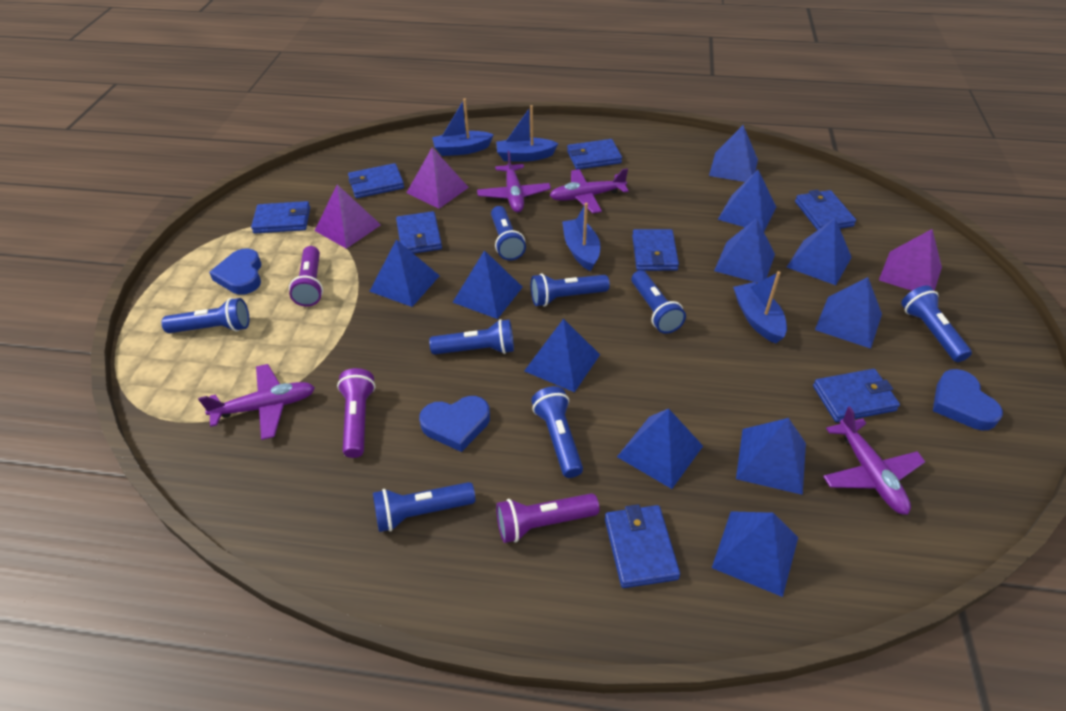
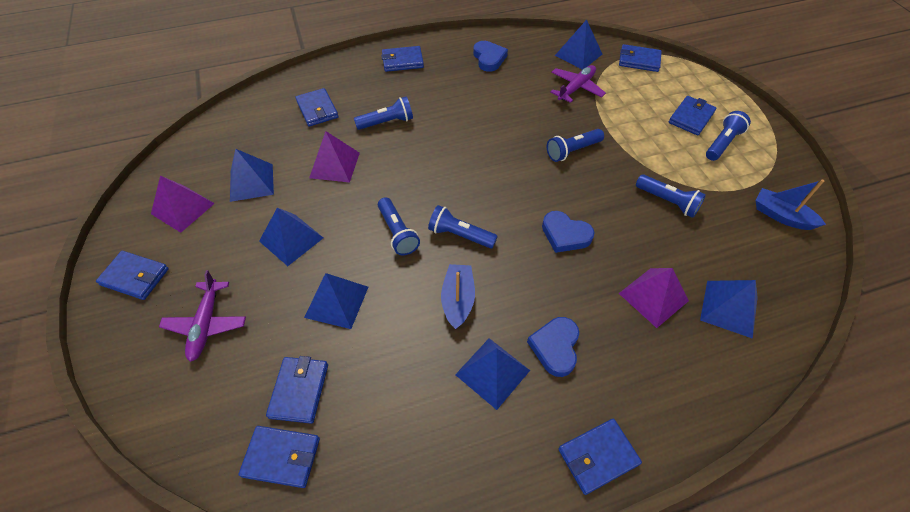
blue boat: 4 -> 2
blue flashlight: 8 -> 6
blue pyramid: 11 -> 6
purple flashlight: 3 -> 0
purple plane: 4 -> 2

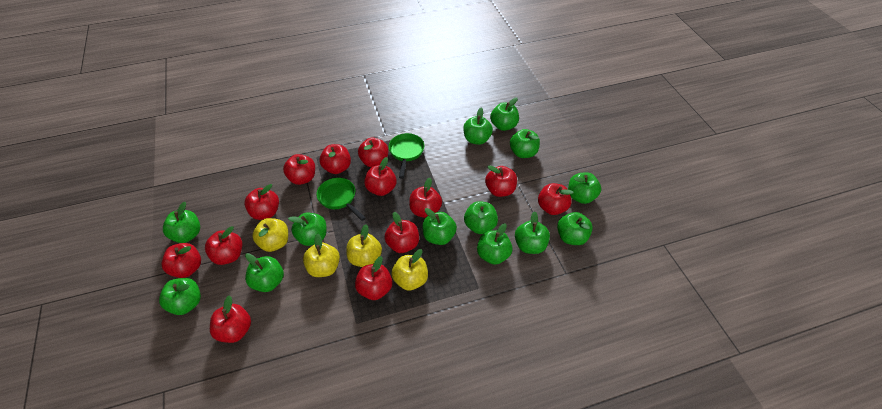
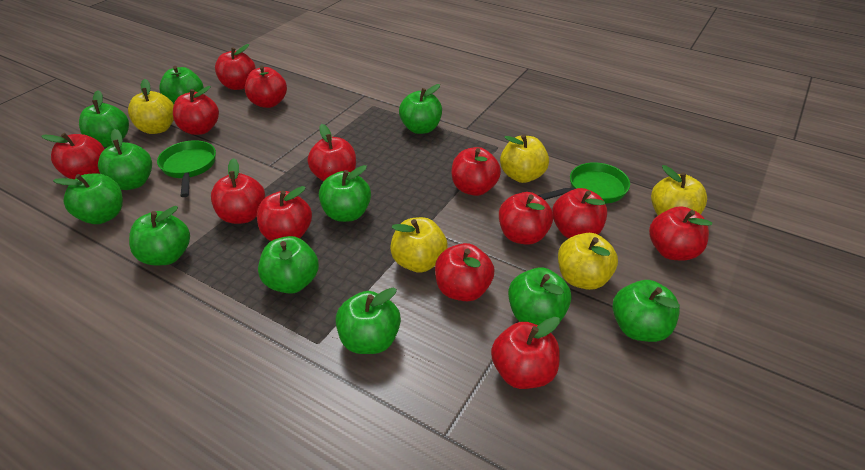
green apple: 13 -> 11
yellow apple: 4 -> 5

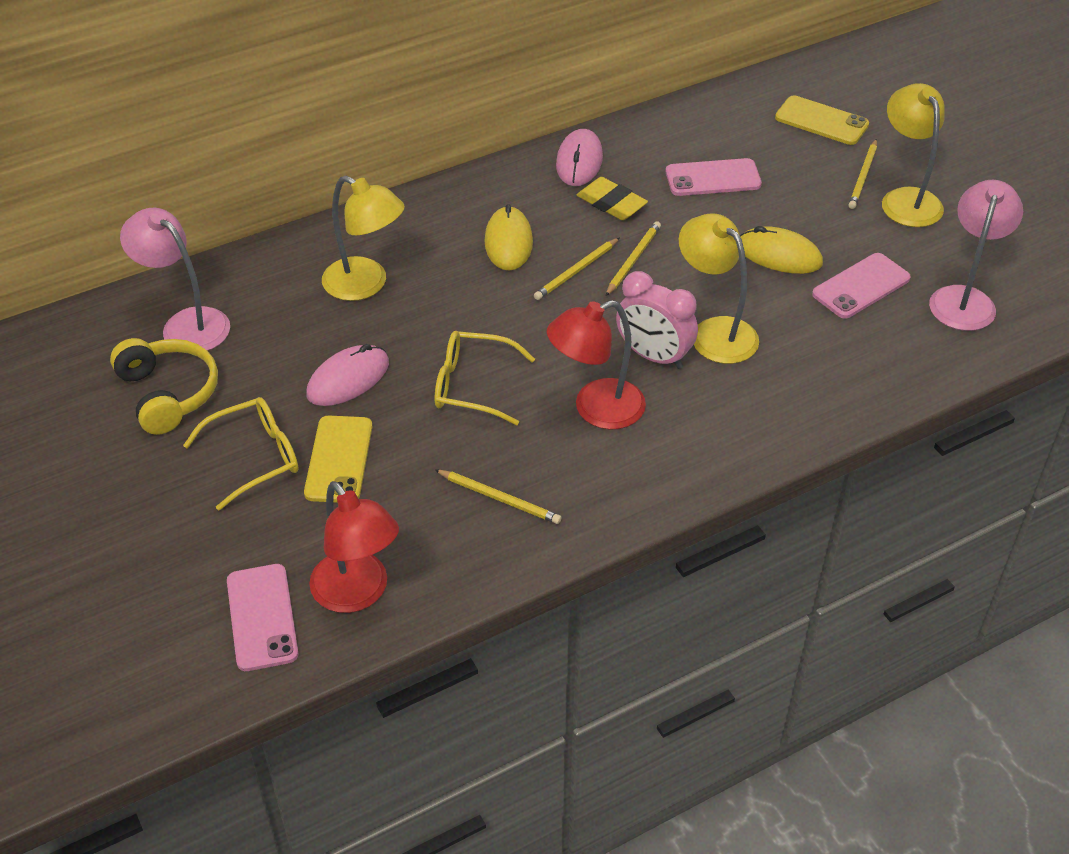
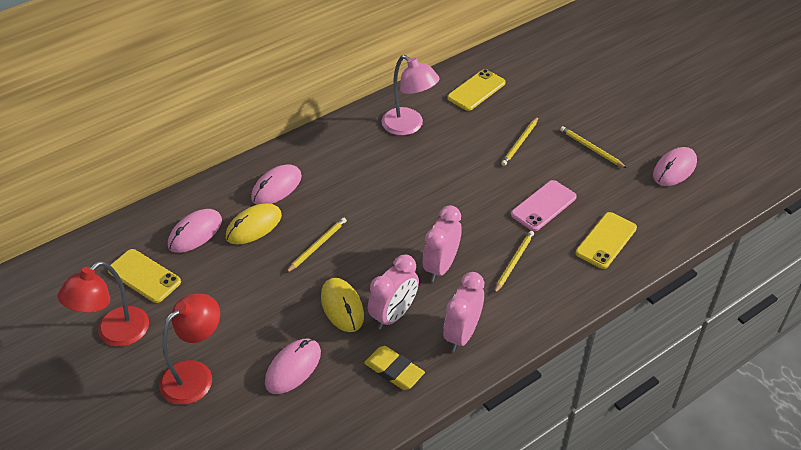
pink clock: 1 -> 3
pink lamp: 2 -> 1
pink mouse: 2 -> 4
pink phone: 3 -> 1
yellow glasses: 2 -> 0
yellow headphones: 1 -> 0
yellow lamp: 3 -> 0
yellow phone: 2 -> 3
....................
Extract all lines from the data in which "flashlight" is found.

WRITTEN ANSWER:
blue flashlight: 8 -> 6
purple flashlight: 3 -> 0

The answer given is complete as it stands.